• [What to produce] From the entries below, copy every line that has the word "book".

(Dataset entries)
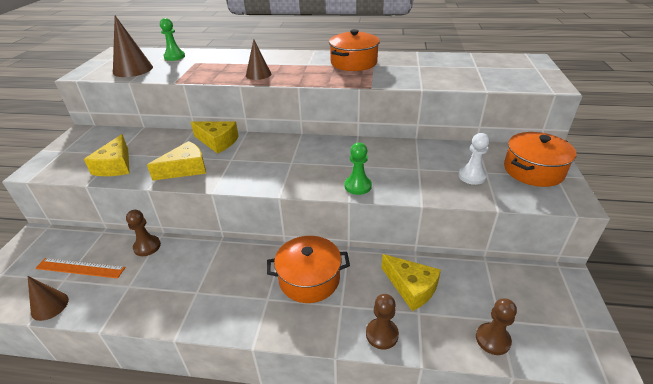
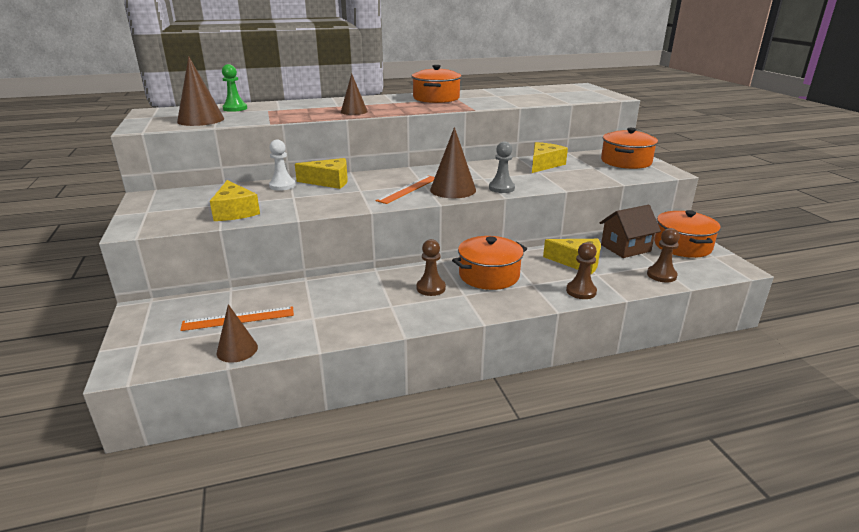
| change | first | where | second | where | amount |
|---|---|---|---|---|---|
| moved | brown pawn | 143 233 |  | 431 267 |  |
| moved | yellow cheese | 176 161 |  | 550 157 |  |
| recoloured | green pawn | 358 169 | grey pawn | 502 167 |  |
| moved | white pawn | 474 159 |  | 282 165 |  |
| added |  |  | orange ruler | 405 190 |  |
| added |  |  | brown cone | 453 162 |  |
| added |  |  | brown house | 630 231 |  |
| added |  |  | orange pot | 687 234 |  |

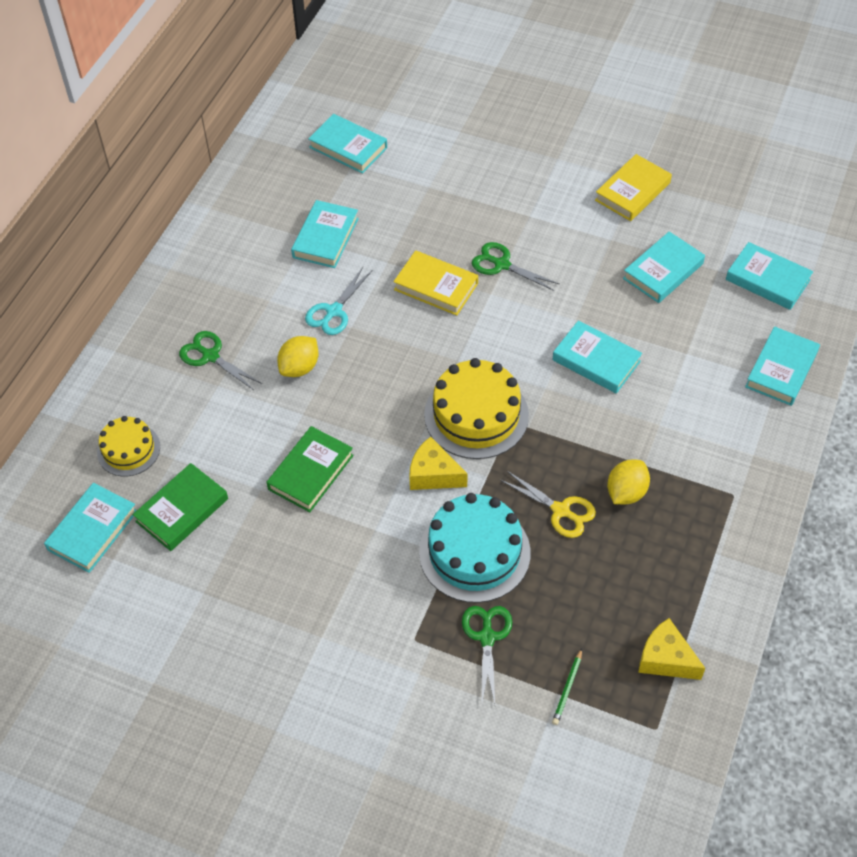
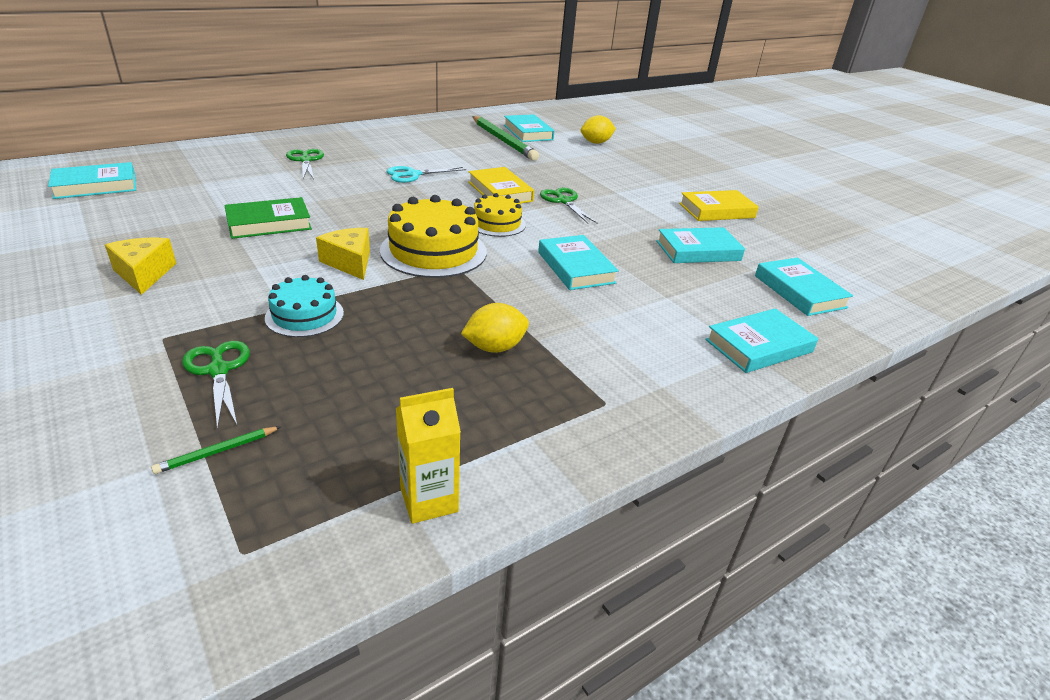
| change | first | where | second | where | amount |
|---|---|---|---|---|---|
| moved | yellow cake | 128 446 |  | 500 215 |  |
| removed | green book | 180 507 |  |  |  |
| moved | yellow lemon | 297 356 |  | 598 129 |  |
| removed | turquoise book | 325 234 |  |  |  |
| resized | turquoise cake | 475 548 |  | 304 306 | x0.59 |
| turned | green scissors | 487 655 |  | 216 385 | 60 degrees counterclockwise |
| removed | yellow scissors | 548 504 |  |  |  |
| moved | yellow cheese | 672 649 |  | 140 266 |  |
| added |  |  | yellow carton | 428 456 |  |
| added |  |  | green pencil | 505 138 |  |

• [Output for this exercise]
| removed | green book | 180 507 |  |  |  |
| removed | turquoise book | 325 234 |  |  |  |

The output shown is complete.